Problem to work on
Skip all lines in the entries below that come before the one containing "blue book: 4 -> 2". Repeat that line and the rest exactly.

Object state change records:
⁂
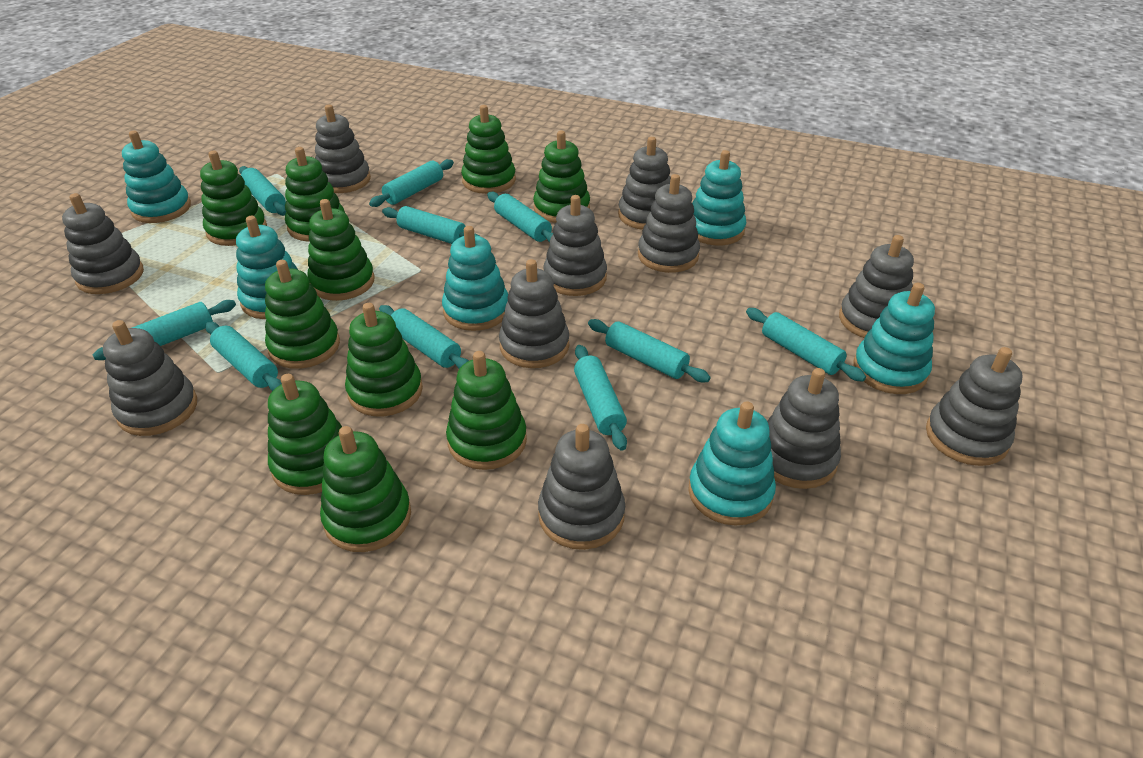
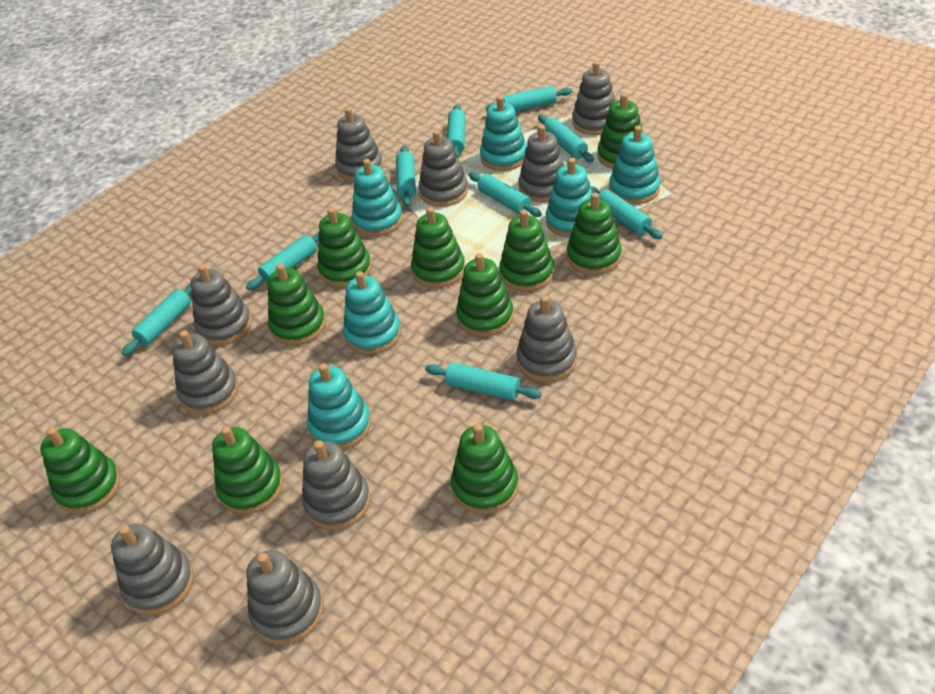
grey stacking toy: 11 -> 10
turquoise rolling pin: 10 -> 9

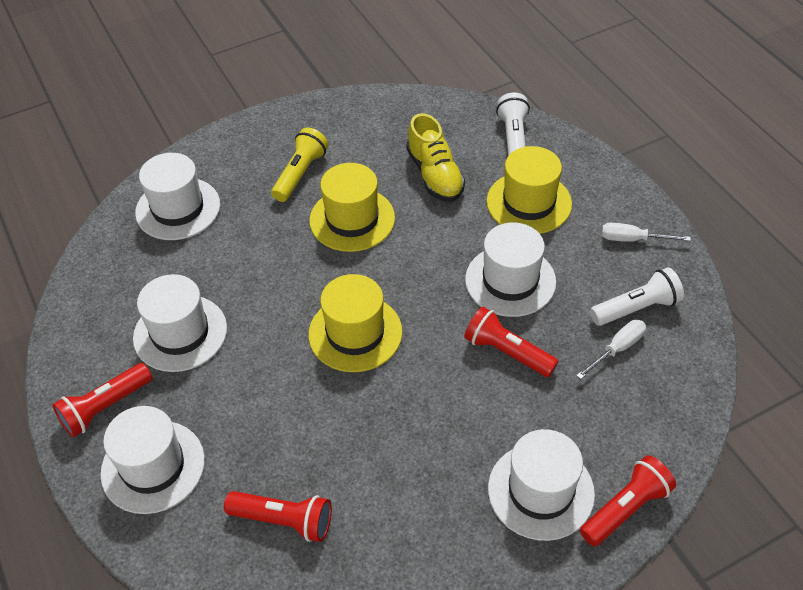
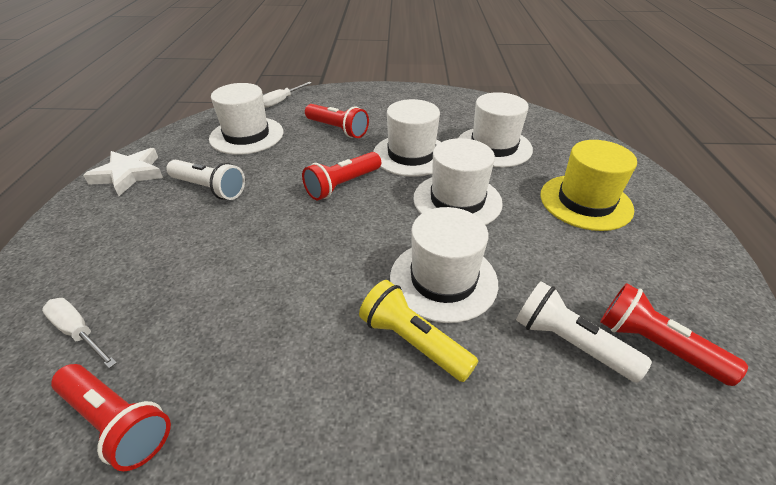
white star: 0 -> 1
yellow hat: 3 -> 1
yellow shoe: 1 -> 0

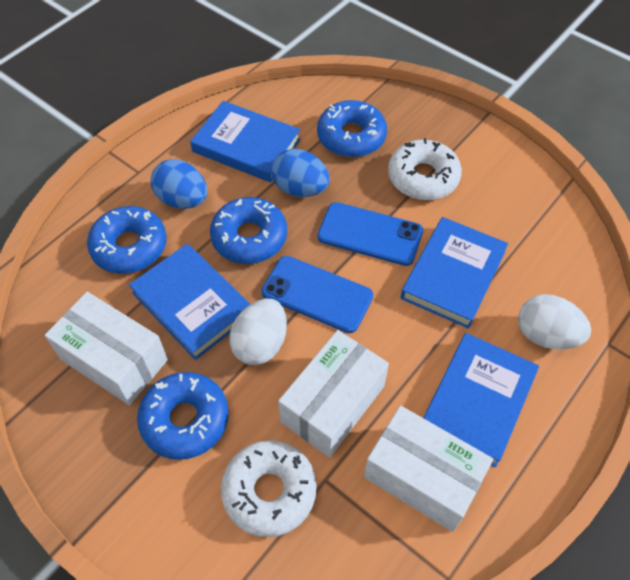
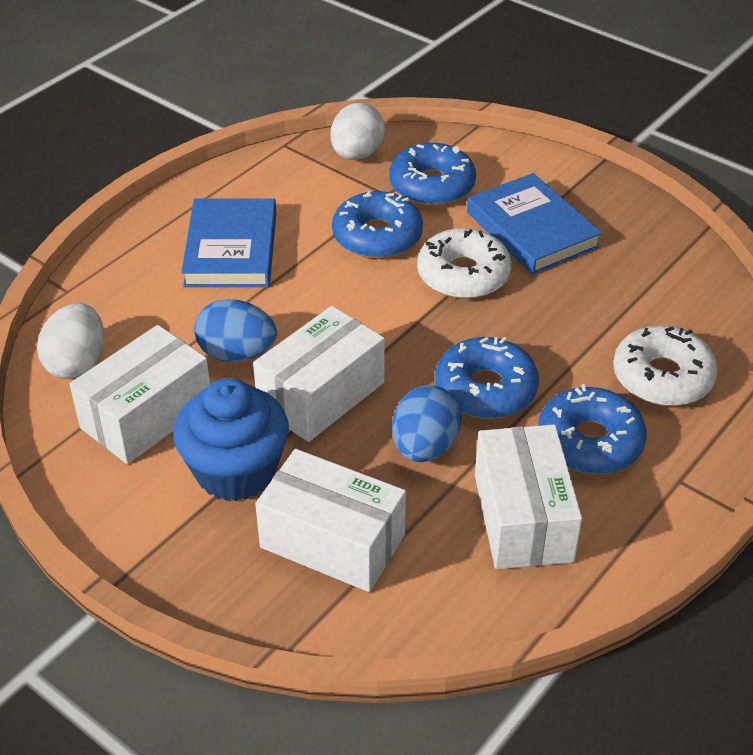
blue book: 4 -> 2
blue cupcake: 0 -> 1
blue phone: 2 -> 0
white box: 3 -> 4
⁂
Exercise response
blue book: 4 -> 2
blue cupcake: 0 -> 1
blue phone: 2 -> 0
white box: 3 -> 4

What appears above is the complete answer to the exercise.